Restate the following entries exactly. Keep the pictures out.

(Data records)

▼▼▼

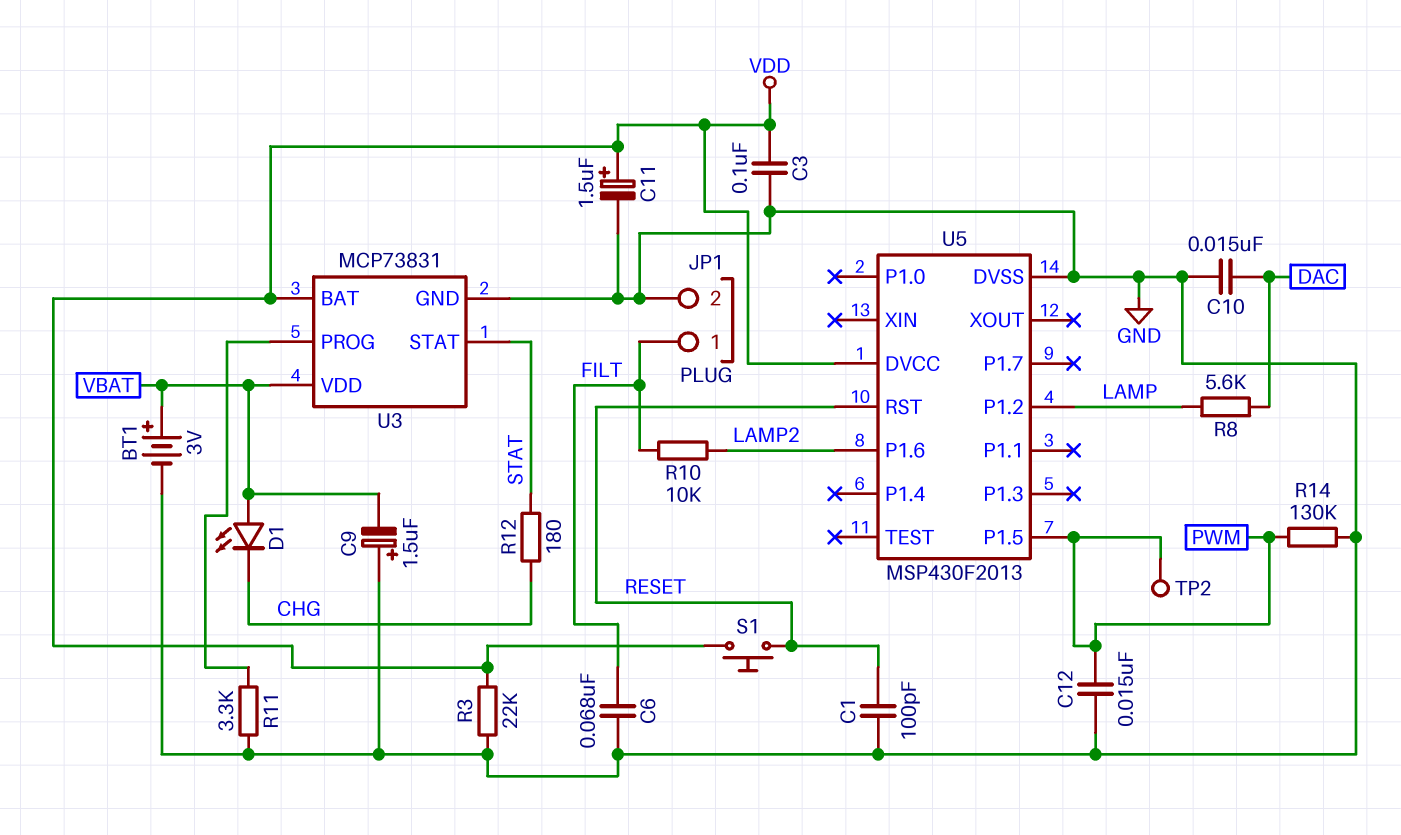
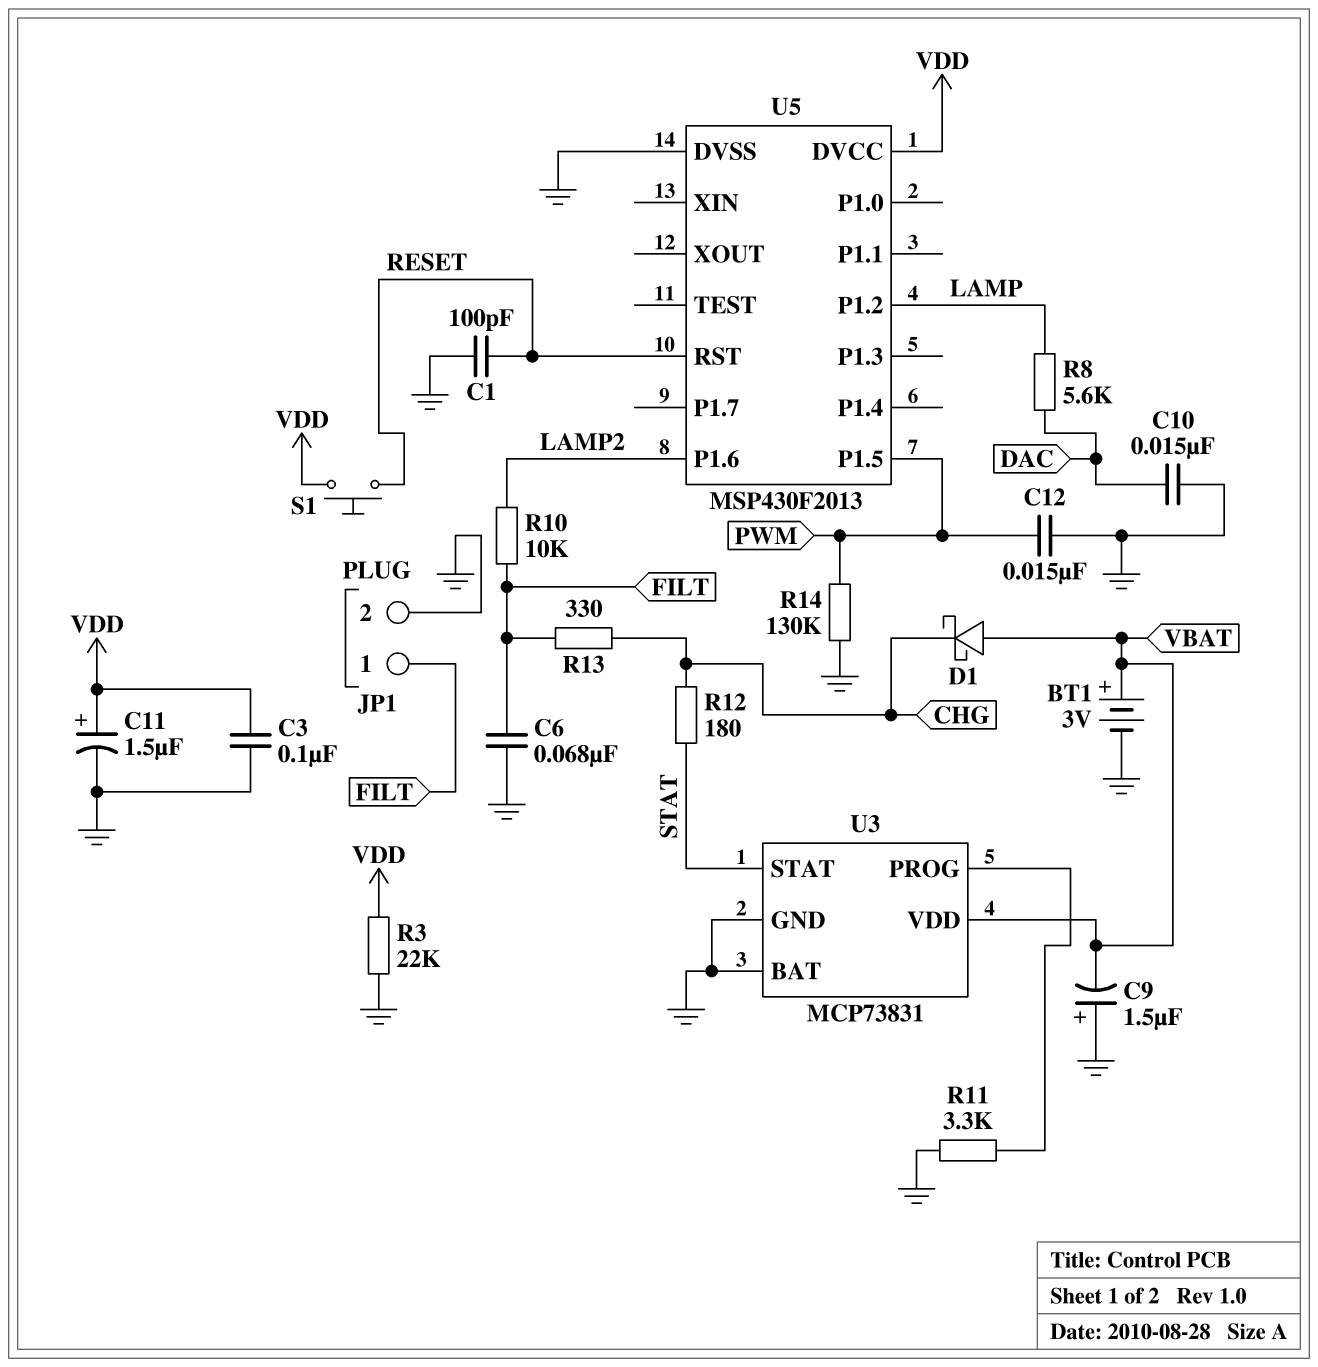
D1: LED (A VBAT, K CHG) -> schottky (A VBAT, K CHG)
R13: none -> 330 (CHG, FILT)
TP2: test point (PWM) -> none
U3 pin BAT: VDD -> GND

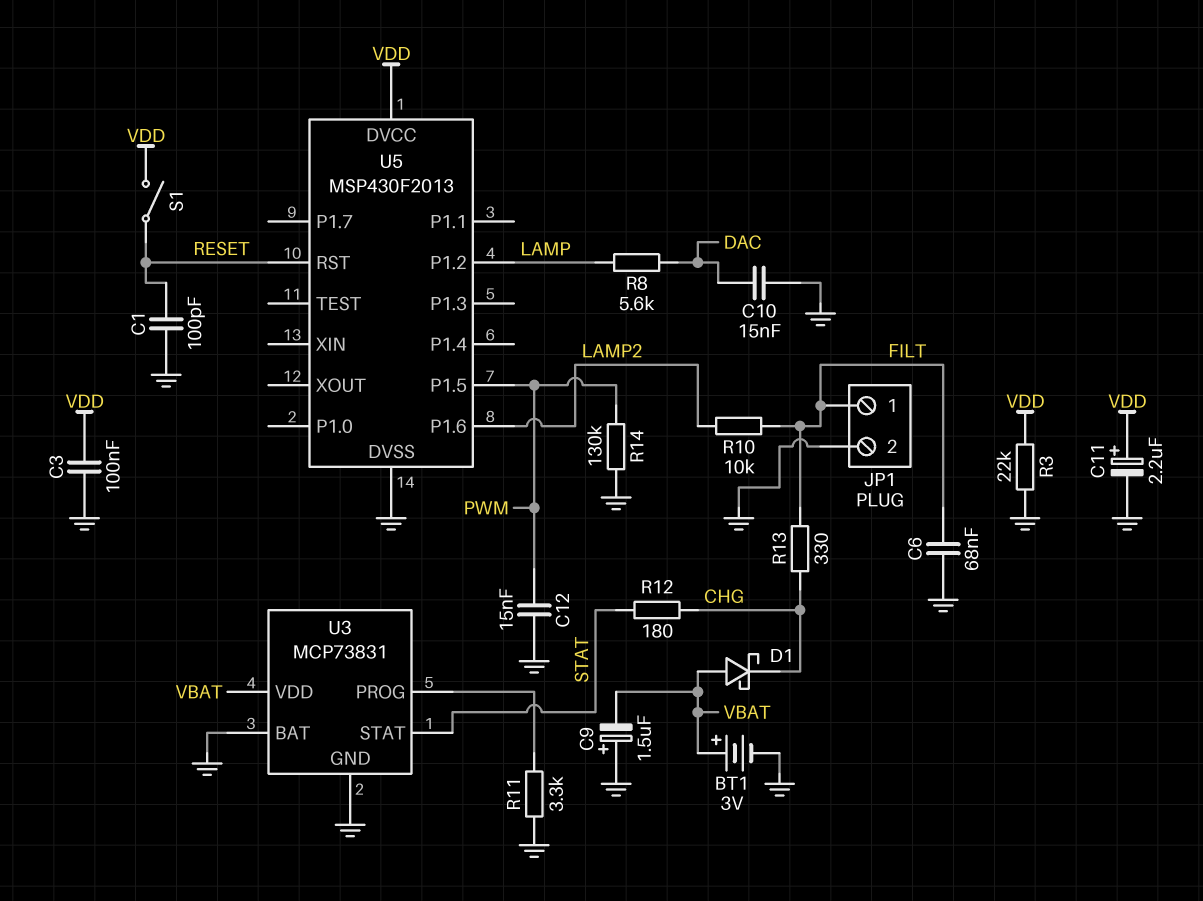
C11: 1.5uF (plus VDD, minus GND) -> 2.2uF (plus VDD, minus GND)
S1: button (RESET, VDD) -> switch (RESET, VDD)

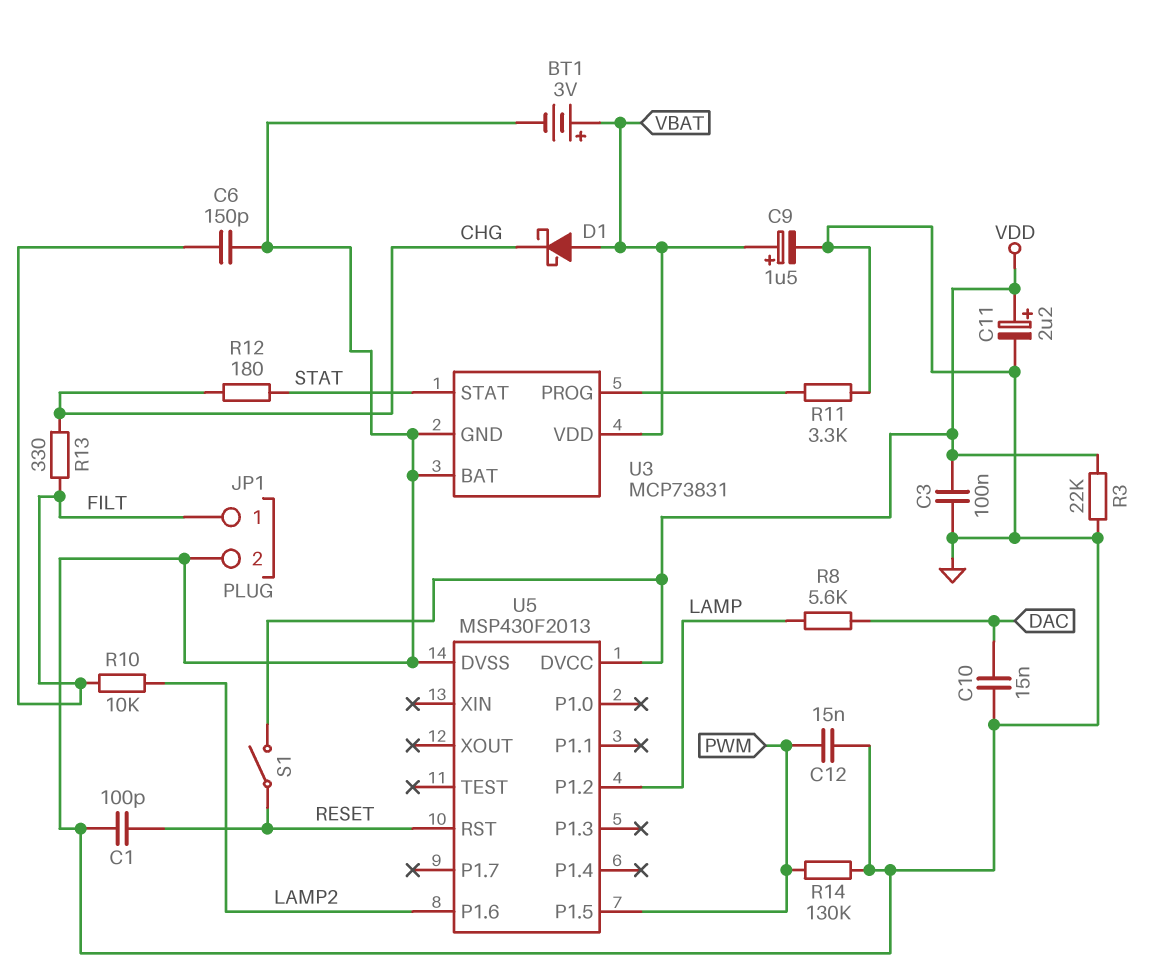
C6: 68nF (FILT, GND) -> 150pF (FILT, GND)
C9: 1.5uF (plus GND, minus VBAT) -> 1.5uF (plus VBAT, minus GND)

▲▲▲

*Answer to the problem*:
D1: LED (A VBAT, K CHG) -> schottky (A VBAT, K CHG)
R13: none -> 330 (CHG, FILT)
TP2: test point (PWM) -> none
U3 pin BAT: VDD -> GND

C11: 1.5uF (plus VDD, minus GND) -> 2.2uF (plus VDD, minus GND)
S1: button (RESET, VDD) -> switch (RESET, VDD)

C6: 68nF (FILT, GND) -> 150pF (FILT, GND)
C9: 1.5uF (plus GND, minus VBAT) -> 1.5uF (plus VBAT, minus GND)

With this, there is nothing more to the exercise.